▶ **Listed records**:
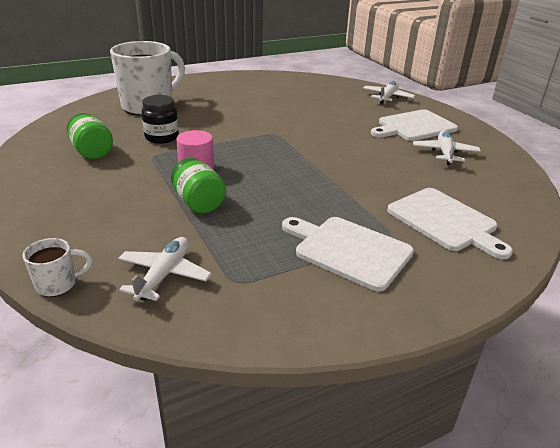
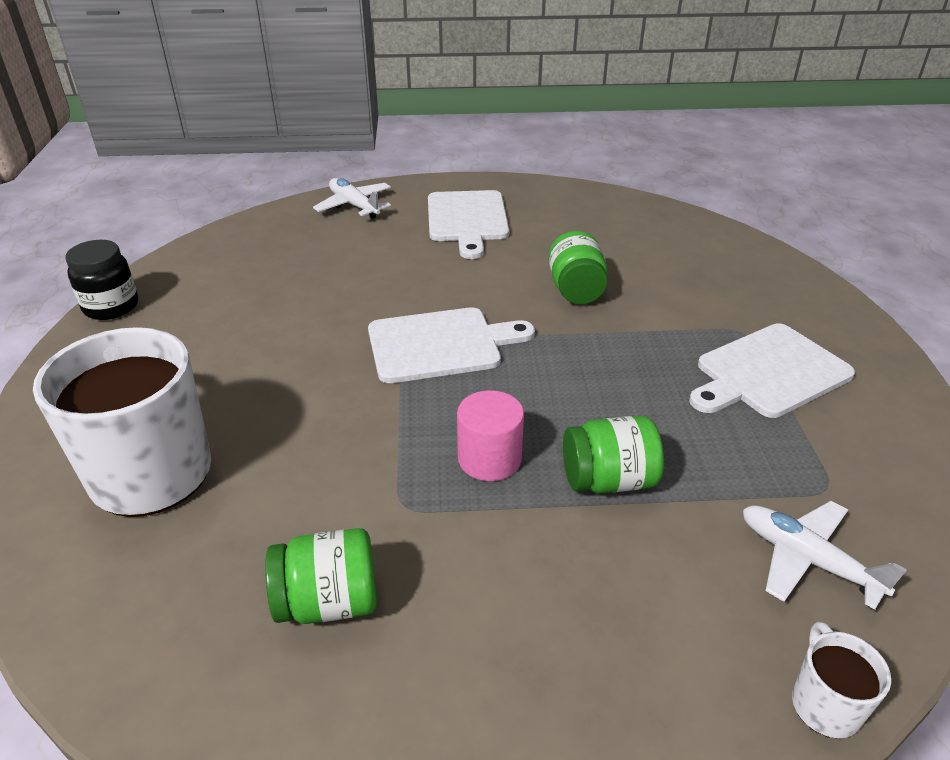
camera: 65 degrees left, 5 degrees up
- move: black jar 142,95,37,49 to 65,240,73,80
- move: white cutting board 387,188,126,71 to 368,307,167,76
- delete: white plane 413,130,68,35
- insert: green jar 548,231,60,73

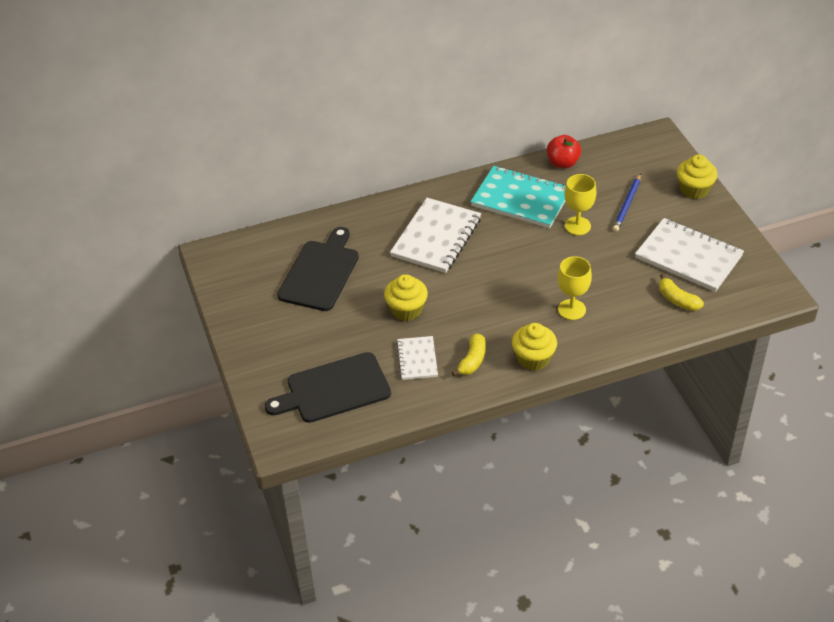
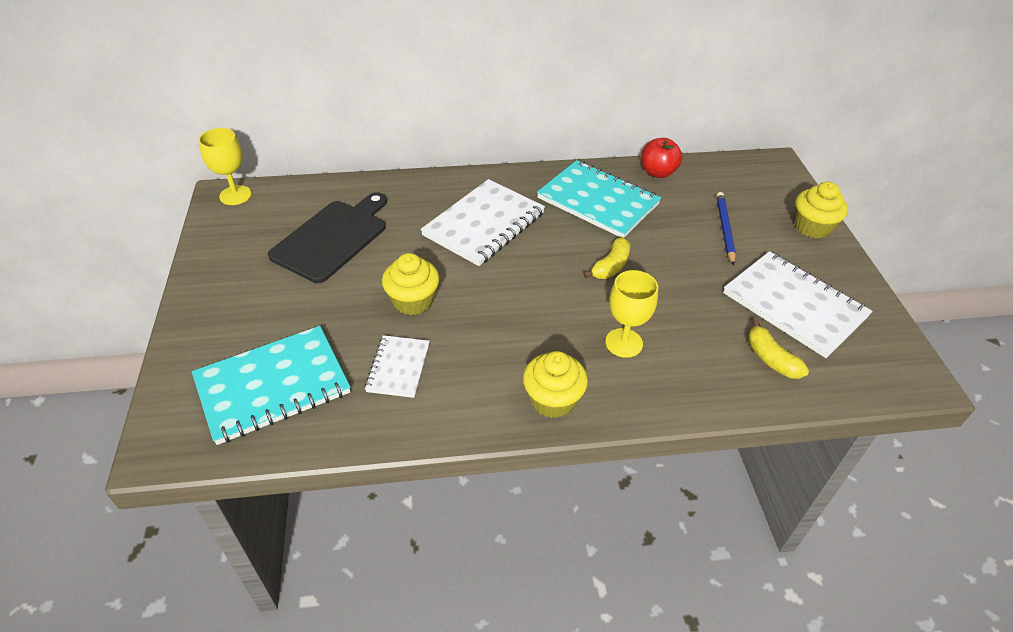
camera: 10 degrees right, 0 degrees up
- replace: black cutting board 265,352,126,71 to turquoise notebook 192,326,158,119
- move: yellow banana 452,333,34,43 to 583,237,47,42
- move: yellow goblet 564,174,32,61 to 199,128,53,77
- rotate: blue pencil 612,173,29,59 = 716,192,20,74 150 degrees clockwise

▶ **Directions for this task**:
A verbatim reproduction is expected: starting at the line above that has "- move: black", ending at the line that has "- move: yellow banana", both included, and with no pictures and no other lines.

▶ **Reply**:
- move: black jar 142,95,37,49 to 65,240,73,80
- move: white cutting board 387,188,126,71 to 368,307,167,76
- delete: white plane 413,130,68,35
- insert: green jar 548,231,60,73

camera: 10 degrees right, 0 degrees up
- replace: black cutting board 265,352,126,71 to turquoise notebook 192,326,158,119
- move: yellow banana 452,333,34,43 to 583,237,47,42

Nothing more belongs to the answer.